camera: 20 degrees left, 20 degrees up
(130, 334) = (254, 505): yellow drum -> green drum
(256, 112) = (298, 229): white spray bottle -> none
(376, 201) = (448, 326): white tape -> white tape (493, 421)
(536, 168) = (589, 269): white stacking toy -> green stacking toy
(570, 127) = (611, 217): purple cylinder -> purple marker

...

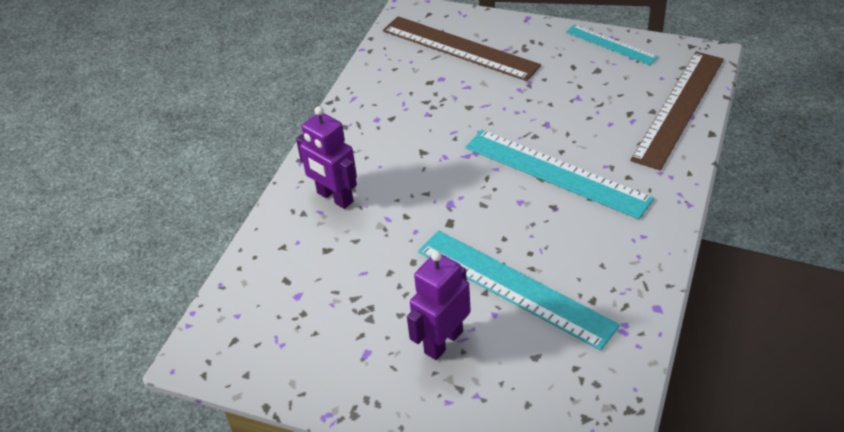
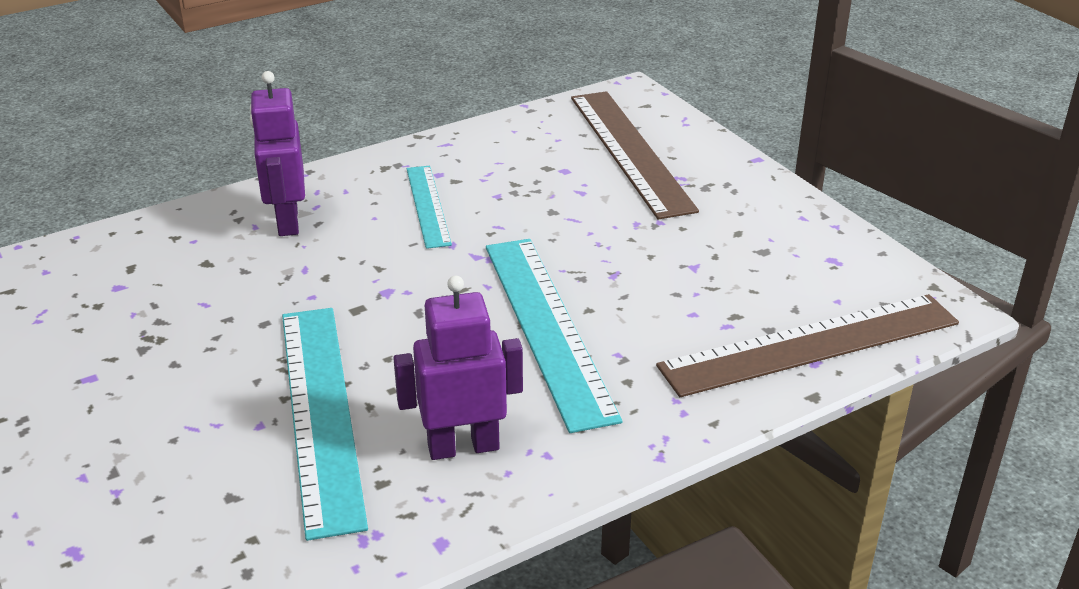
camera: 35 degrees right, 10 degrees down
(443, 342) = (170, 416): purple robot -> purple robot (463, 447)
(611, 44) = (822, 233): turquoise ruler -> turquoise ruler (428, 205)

==

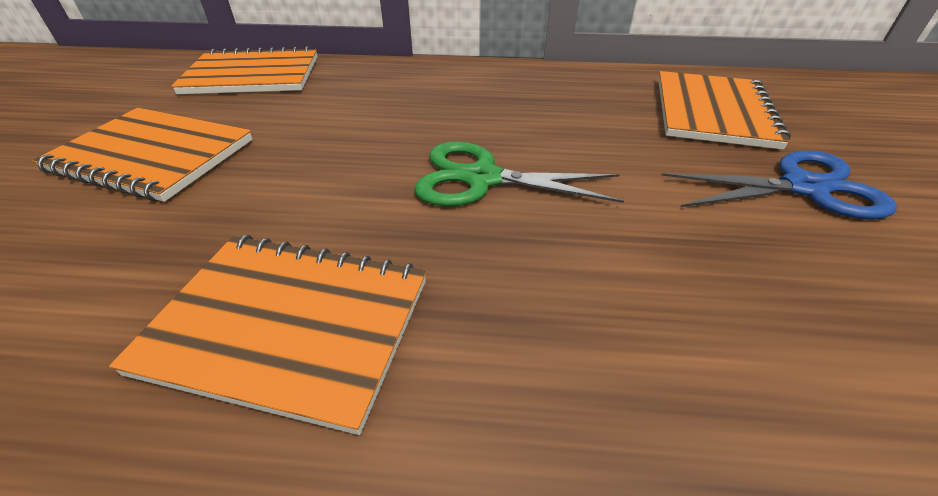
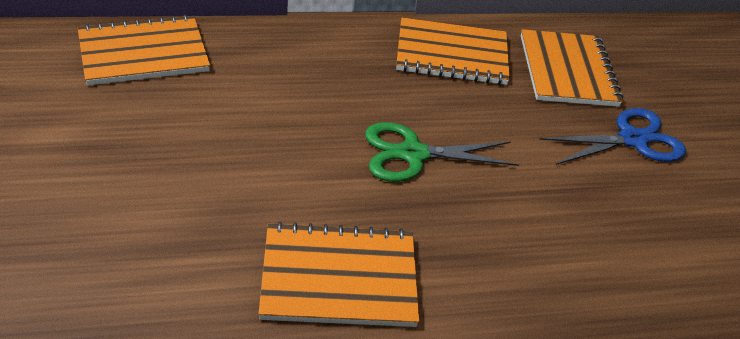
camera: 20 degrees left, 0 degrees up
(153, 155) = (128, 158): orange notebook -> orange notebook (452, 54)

» **Work request**
Each line in the entries above, starting at the line with "(130, 334) = (254, 505): yellow" and ending at the line with "(570, 127) = (611, 217): purple", is to be printed exactly, and only those lines.

» **Reply to the task**
(130, 334) = (254, 505): yellow drum -> green drum
(256, 112) = (298, 229): white spray bottle -> none
(376, 201) = (448, 326): white tape -> white tape (493, 421)
(536, 168) = (589, 269): white stacking toy -> green stacking toy
(570, 127) = (611, 217): purple cylinder -> purple marker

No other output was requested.